Scene change data:
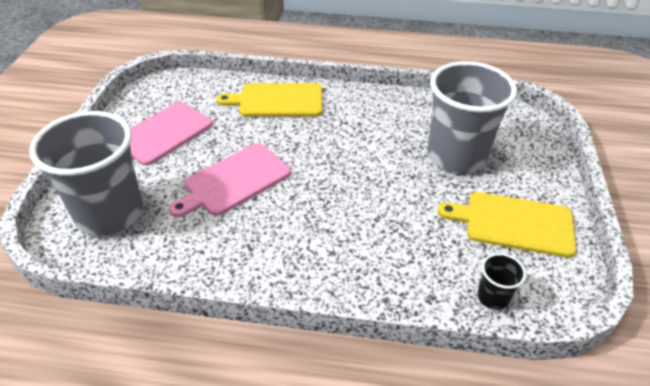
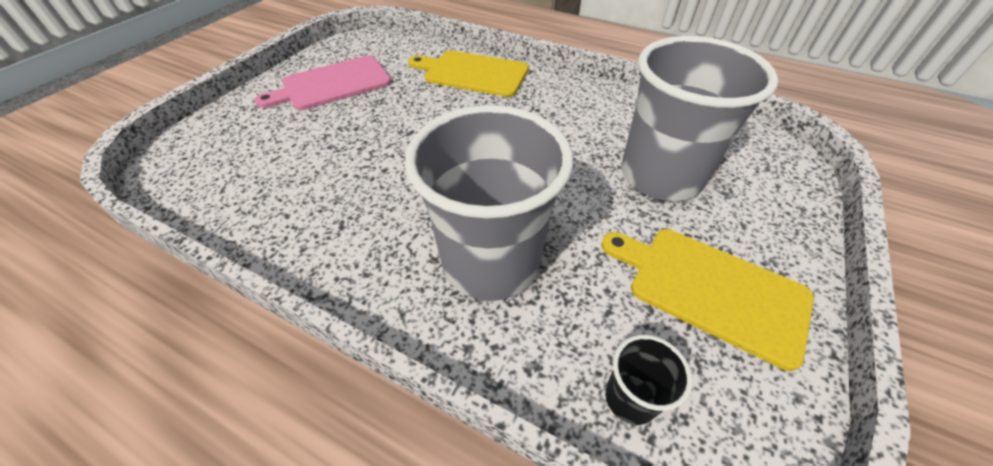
camera: 20 degrees right, 5 degrees up
(109, 213) = (227, 149): grey cup -> grey cup (491, 262)
(234, 181) = (374, 145): pink cutting board -> none

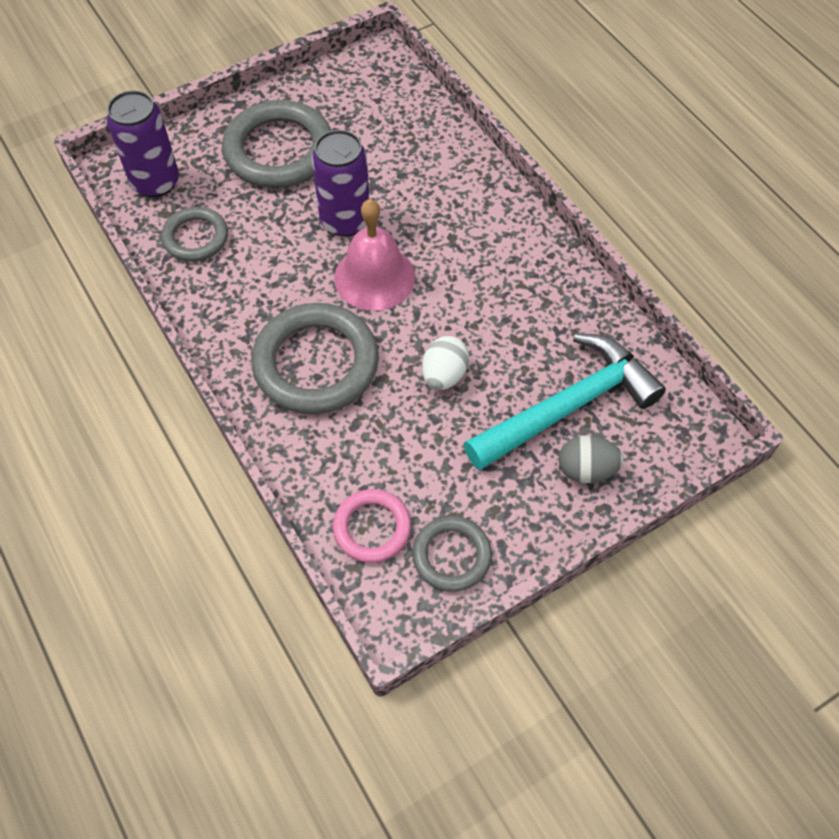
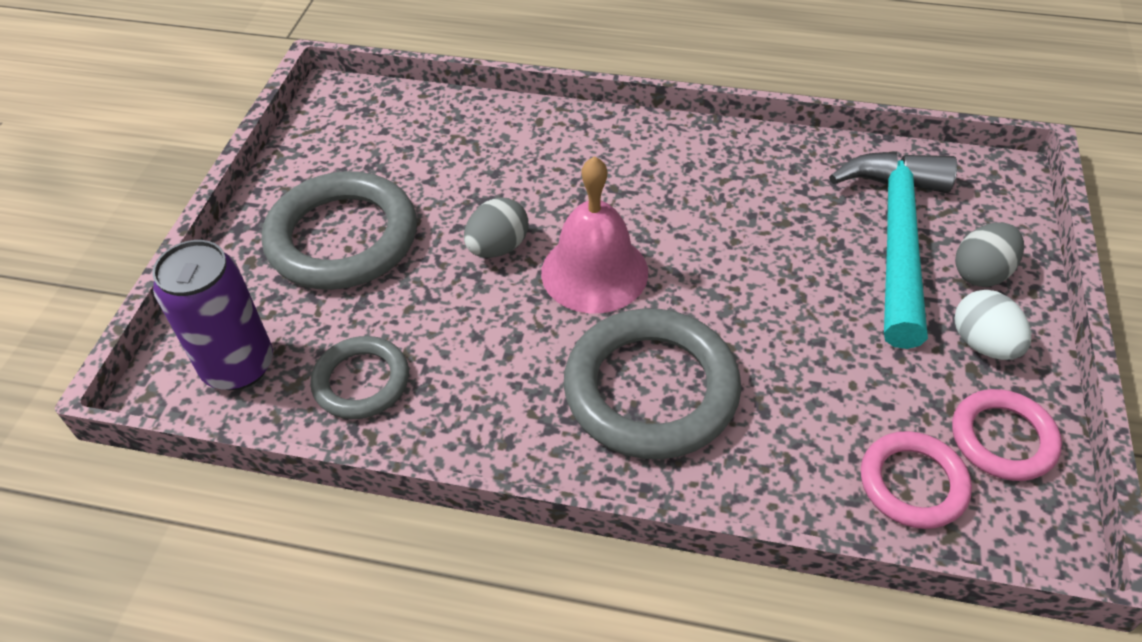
camera: 45 degrees left, 10 degrees down
(345, 221) = (498, 247): purple can -> grey egg
(444, 375) = (772, 299): white egg -> white egg (983, 344)
(451, 555) = (1003, 438): grey ring -> pink ring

> _Activity_
Every line above is to be duplicated exactly; no picture should be carried over.

> _Solution for this task_
camera: 20 degrees right, 5 degrees up
(109, 213) = (227, 149): grey cup -> grey cup (491, 262)
(234, 181) = (374, 145): pink cutting board -> none

camera: 45 degrees left, 10 degrees down
(345, 221) = (498, 247): purple can -> grey egg
(444, 375) = (772, 299): white egg -> white egg (983, 344)
(451, 555) = (1003, 438): grey ring -> pink ring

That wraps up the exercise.